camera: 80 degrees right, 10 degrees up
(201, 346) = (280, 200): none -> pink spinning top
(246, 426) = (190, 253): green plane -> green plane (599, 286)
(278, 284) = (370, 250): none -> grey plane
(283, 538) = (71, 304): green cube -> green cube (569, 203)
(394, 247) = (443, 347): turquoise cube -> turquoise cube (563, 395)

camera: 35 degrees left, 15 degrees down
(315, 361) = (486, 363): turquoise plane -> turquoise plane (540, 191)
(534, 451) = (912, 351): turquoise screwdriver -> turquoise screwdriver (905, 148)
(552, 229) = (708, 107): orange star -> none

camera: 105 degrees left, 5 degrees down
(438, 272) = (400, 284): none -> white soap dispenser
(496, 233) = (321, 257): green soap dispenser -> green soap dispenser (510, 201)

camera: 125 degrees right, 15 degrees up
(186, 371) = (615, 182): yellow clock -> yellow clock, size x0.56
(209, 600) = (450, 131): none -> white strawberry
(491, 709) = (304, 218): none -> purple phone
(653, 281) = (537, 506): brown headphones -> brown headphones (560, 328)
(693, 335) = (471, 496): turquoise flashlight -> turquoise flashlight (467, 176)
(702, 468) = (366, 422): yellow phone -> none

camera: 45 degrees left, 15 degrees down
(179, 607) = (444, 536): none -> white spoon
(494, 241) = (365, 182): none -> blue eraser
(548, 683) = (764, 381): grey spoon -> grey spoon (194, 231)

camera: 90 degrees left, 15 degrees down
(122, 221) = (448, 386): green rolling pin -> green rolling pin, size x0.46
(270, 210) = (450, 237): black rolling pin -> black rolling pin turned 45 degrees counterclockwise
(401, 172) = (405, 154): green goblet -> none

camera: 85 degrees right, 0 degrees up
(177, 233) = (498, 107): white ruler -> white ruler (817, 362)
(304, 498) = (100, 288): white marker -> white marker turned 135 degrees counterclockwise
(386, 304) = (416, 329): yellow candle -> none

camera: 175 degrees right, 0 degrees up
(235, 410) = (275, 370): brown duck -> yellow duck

◆ EXERCISE PROMPT ◆
Starting at the line that contains "(702, 468) = (366, 422): yellow phone -> none", copy each line through the last one in the records, exactly, and output nothing else.

◆ ANSWER SPACE ◆
(702, 468) = (366, 422): yellow phone -> none

camera: 45 degrees left, 15 degrees down
(179, 607) = (444, 536): none -> white spoon
(494, 241) = (365, 182): none -> blue eraser
(548, 683) = (764, 381): grey spoon -> grey spoon (194, 231)

camera: 90 degrees left, 15 degrees down
(122, 221) = (448, 386): green rolling pin -> green rolling pin, size x0.46
(270, 210) = (450, 237): black rolling pin -> black rolling pin turned 45 degrees counterclockwise
(401, 172) = (405, 154): green goblet -> none

camera: 85 degrees right, 0 degrees up
(177, 233) = (498, 107): white ruler -> white ruler (817, 362)
(304, 498) = (100, 288): white marker -> white marker turned 135 degrees counterclockwise
(386, 304) = (416, 329): yellow candle -> none

camera: 175 degrees right, 0 degrees up
(235, 410) = (275, 370): brown duck -> yellow duck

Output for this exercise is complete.